== Segment start ==

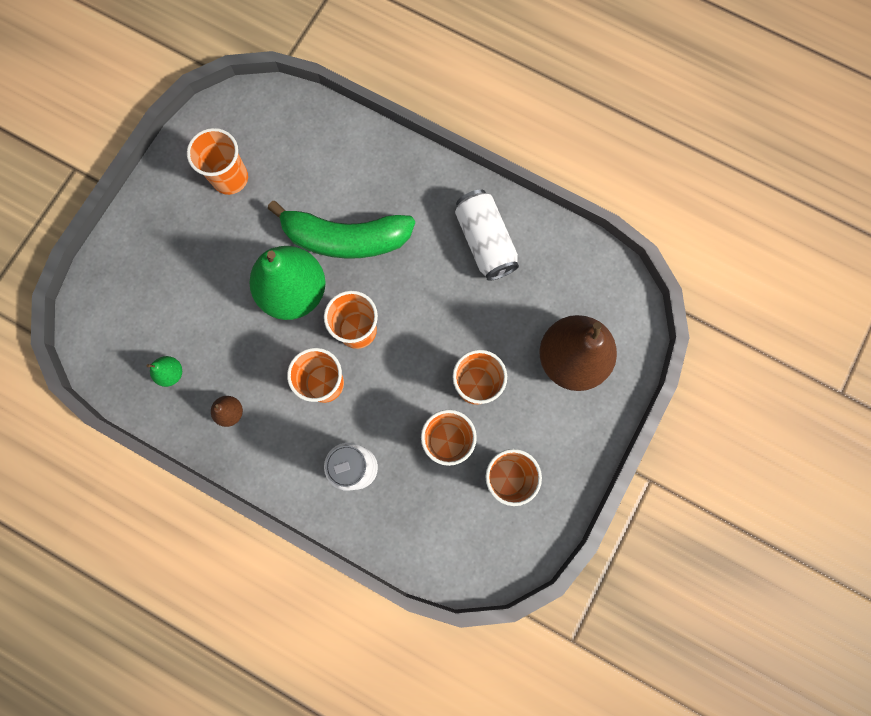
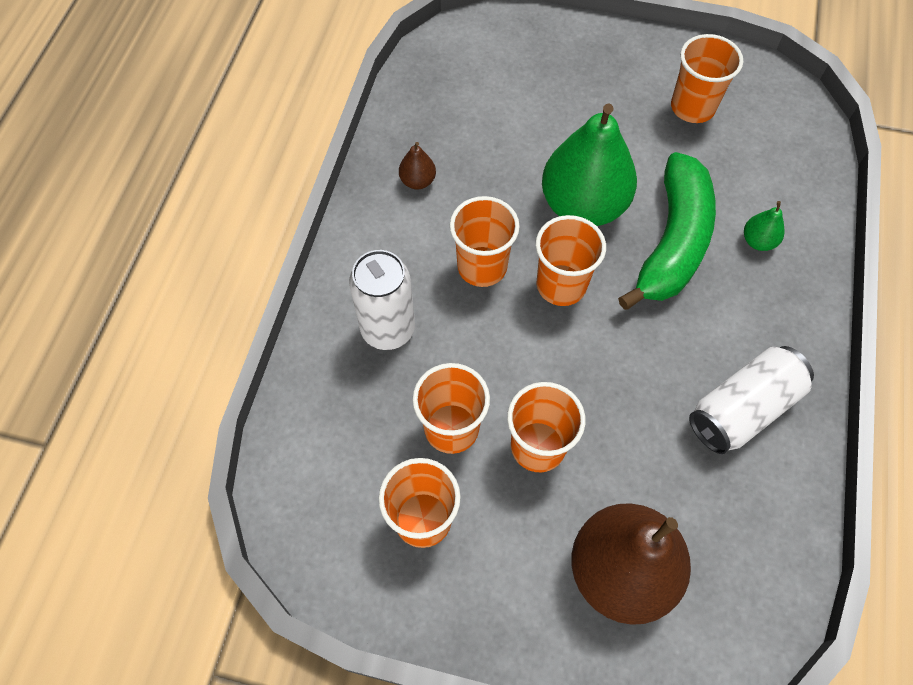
camera: 75 degrees right, 15 degrees down
green pear [147,356,182,387] -> green pear moved to [744,201,785,251]
green banana [268,201,415,259] -> green banana turned 150 degrees counterclockwise [618,152,716,310]

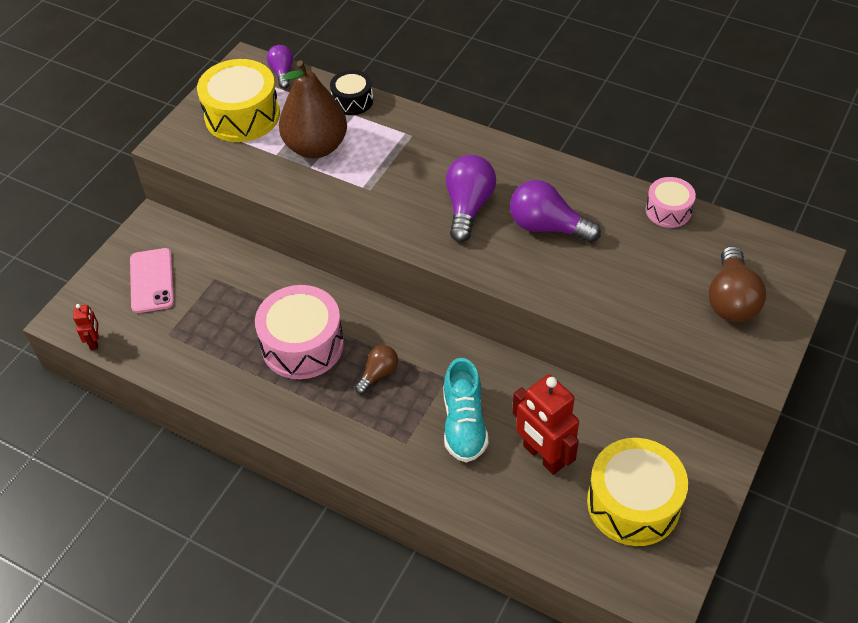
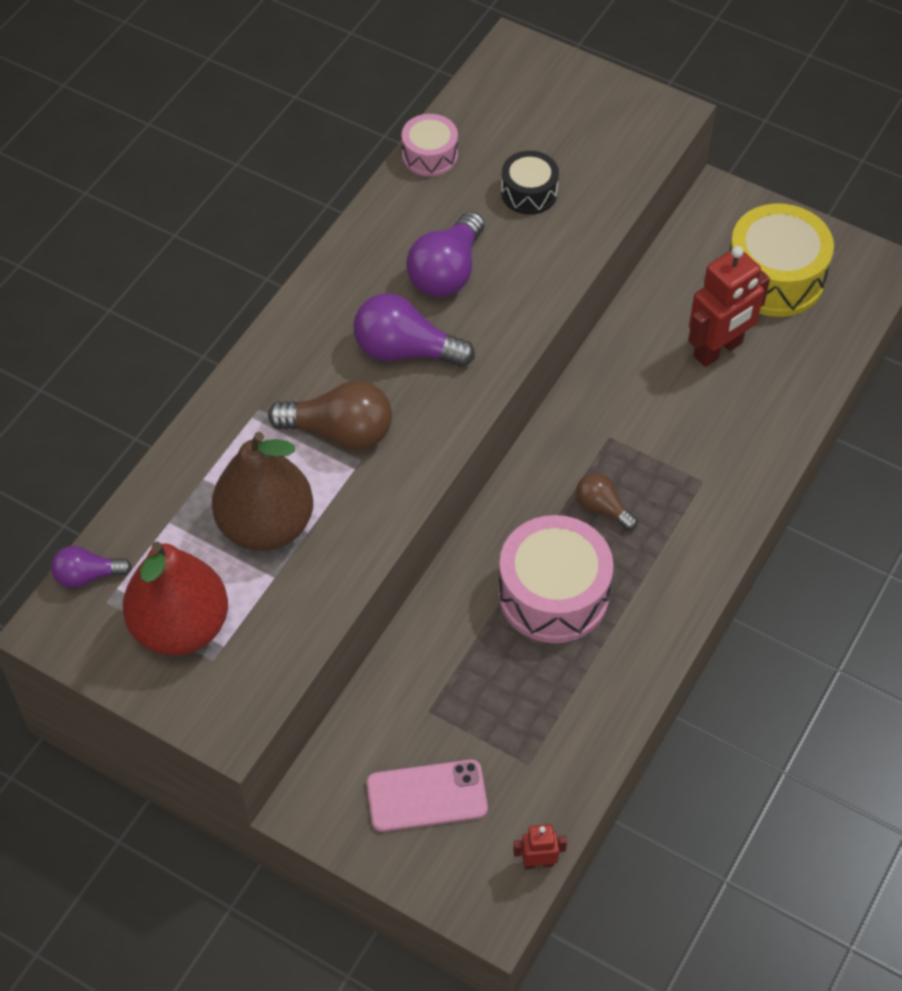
camera: 90 degrees left, 5 degrees up
yellow drum [197,59,280,142] -> red pear [123,542,228,656]
black drum [330,70,373,115] -> black drum moved to [501,151,559,215]
turquoise shoe [444,358,488,463] -> none
brown light bulb [708,246,766,322] -> brown light bulb moved to [268,381,392,450]

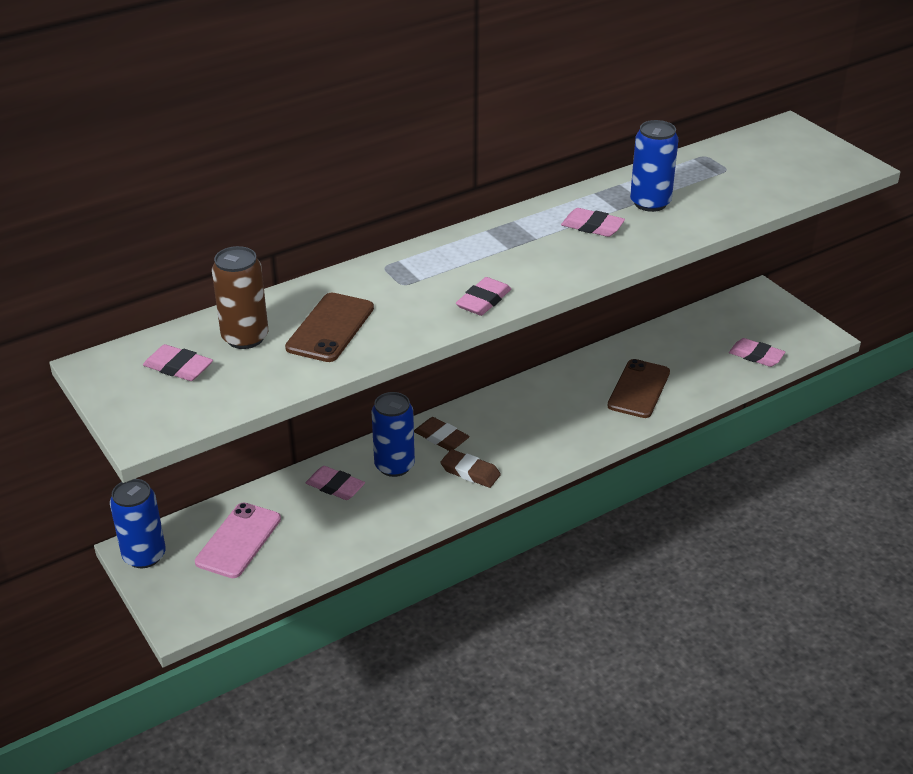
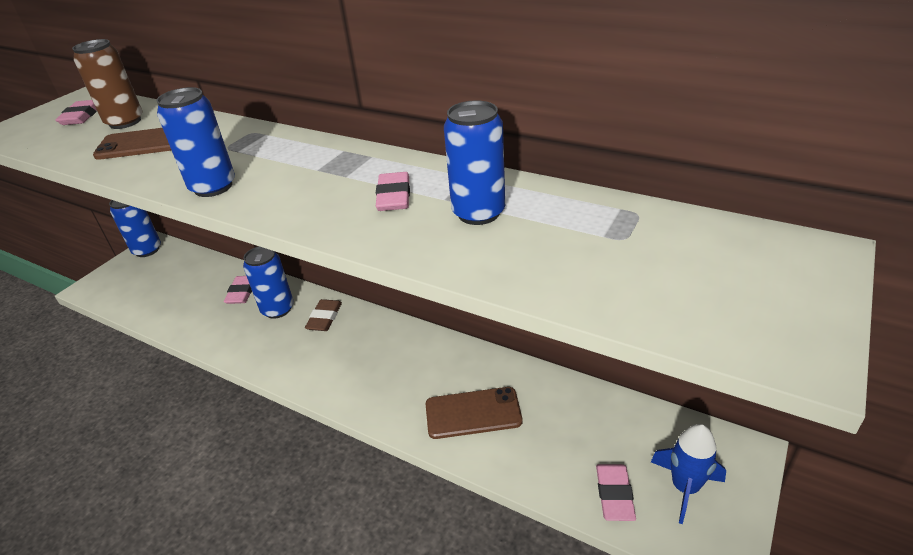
camera: 65 degrees right, 0 degrees up
pink phone [195,502,281,578] -> none
brown eraser [440,449,501,488] -> none
pink eraser [456,277,511,316] -> blue can [156,87,235,197]
none -> blue rocket [651,424,726,524]

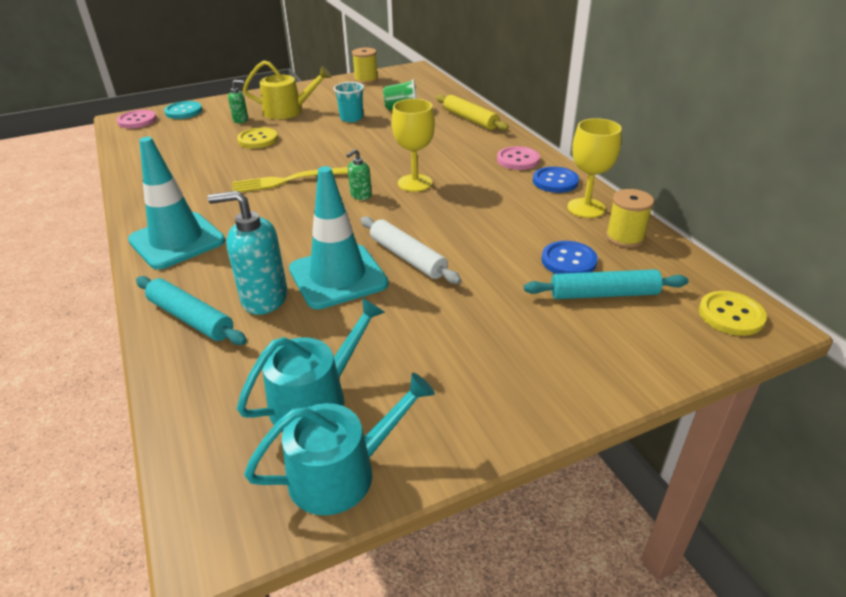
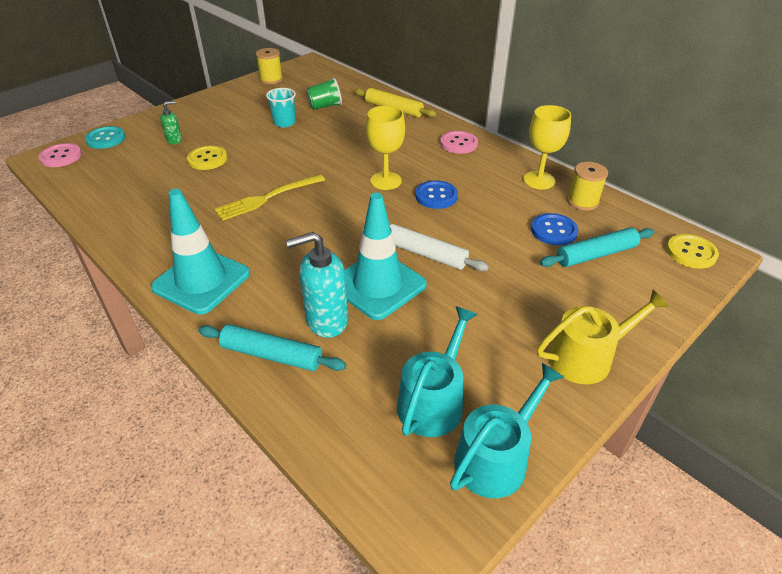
camera: 20 degrees left, 5 degrees up
yellow watering can [243,60,331,119] -> yellow watering can moved to [537,290,669,384]
green soap dispenser [346,149,372,200] -> none
blue button [533,167,579,193] -> blue button moved to [415,180,458,209]

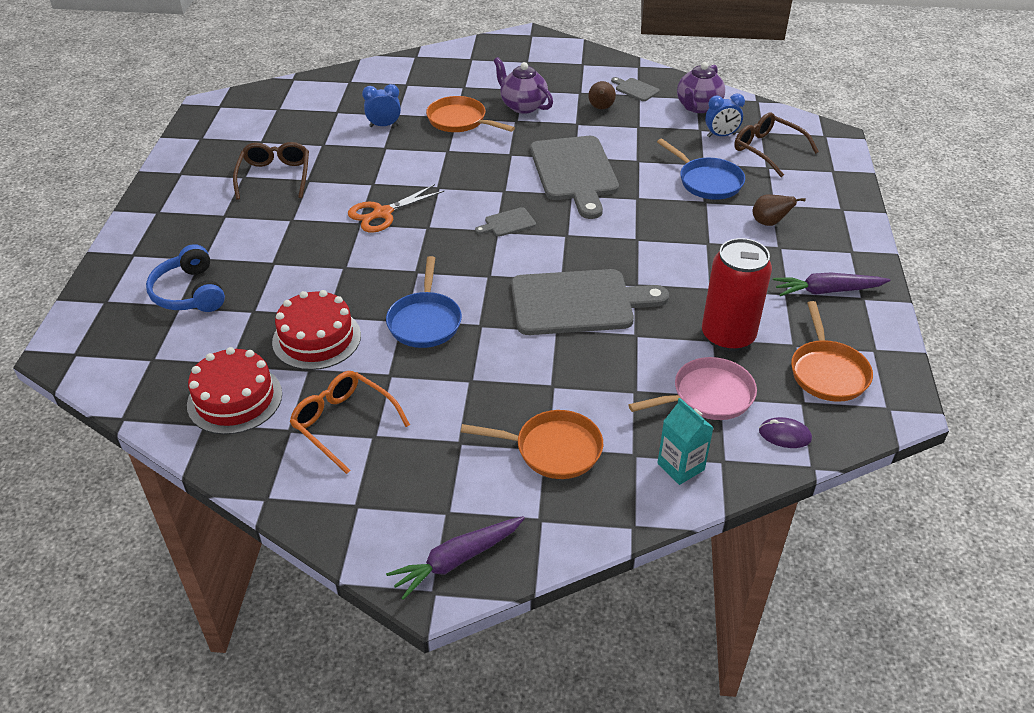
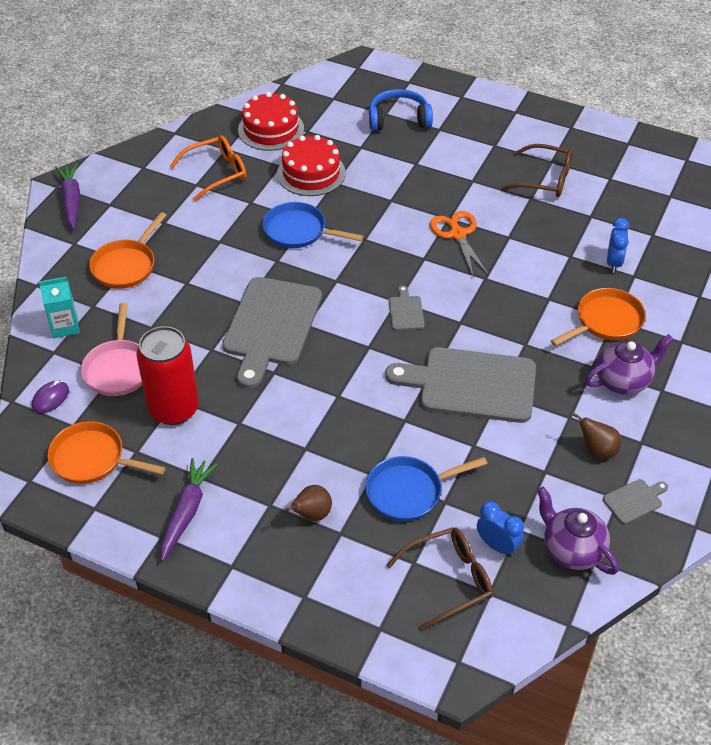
camera: 110 degrees right, 5 degrees up
blue clock [705,94,745,137] -> blue clock turned 120 degrees clockwise [477,502,524,556]

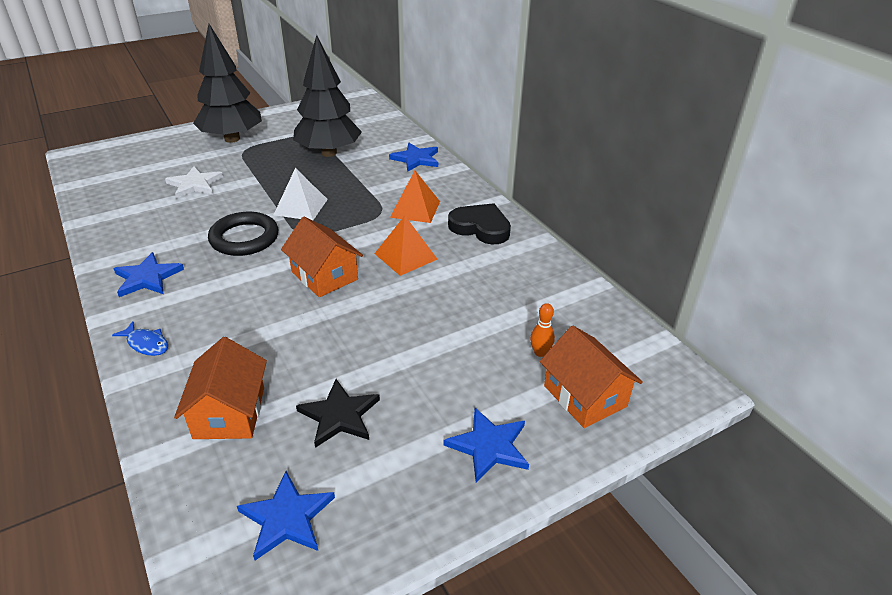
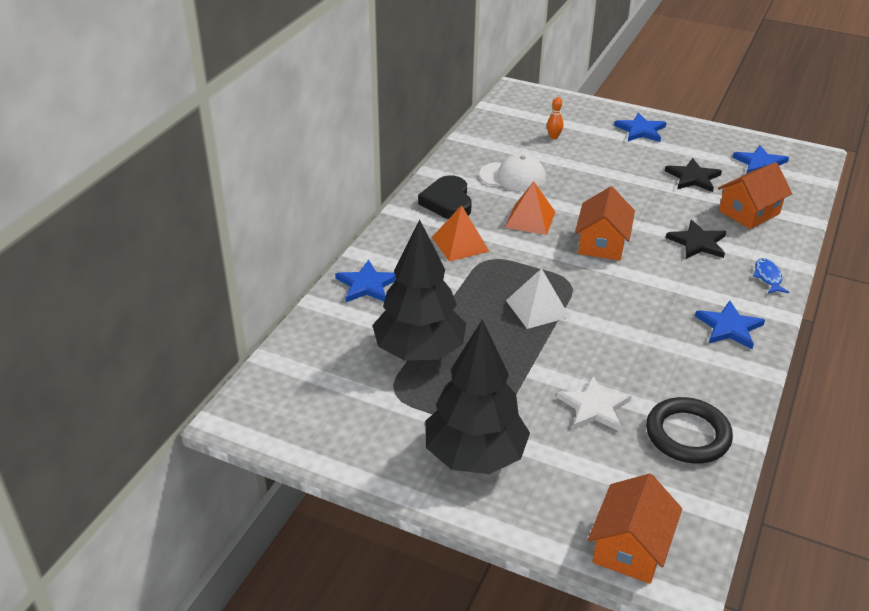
camera: 125 degrees left, 0 degrees up
black ring [208,212,278,256] -> black ring moved to [646,397,733,464]
orange house [540,326,643,428] -> orange house moved to [588,474,682,584]
none -> white cap [479,154,546,191]
none -> black star [666,220,726,259]

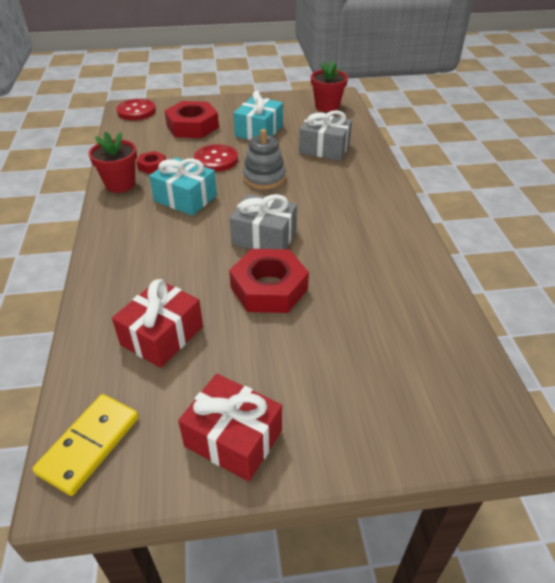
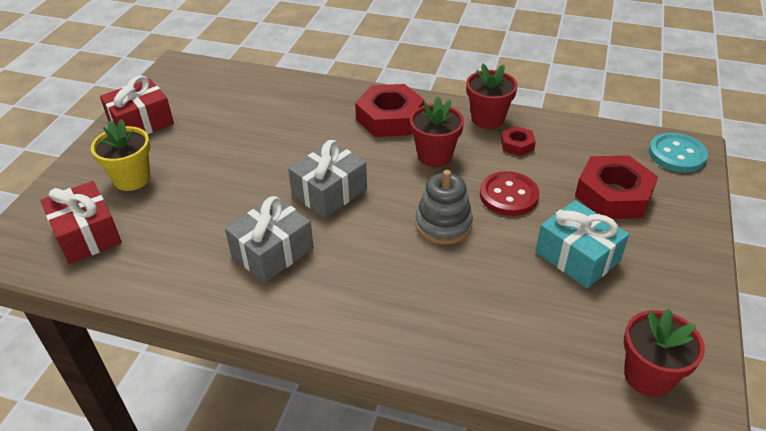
camera: 115 degrees right, 0 degrees up
yellow domino [32,394,139,496] -> none
red gift [112,279,203,368] -> red gift moved to [40,181,122,264]
red button [116,99,156,120] -> turquoise button [649,133,708,173]
turquoise gift [149,157,217,216] -> red flower pot [410,96,464,167]
red nut [229,249,309,313] -> red nut moved to [355,84,424,137]
grey gift [299,110,352,160] -> grey gift moved to [225,196,314,283]
none -> yellow flower pot [91,119,150,191]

== Segment end ==

### WHAT IS EXPECTED
Copy, from the material, each line that holds the string "brown".

### YOUR SOLUTION
brown light bulb [708,246,766,322] -> brown light bulb moved to [268,381,392,450]
brown eraser [440,449,501,488] -> none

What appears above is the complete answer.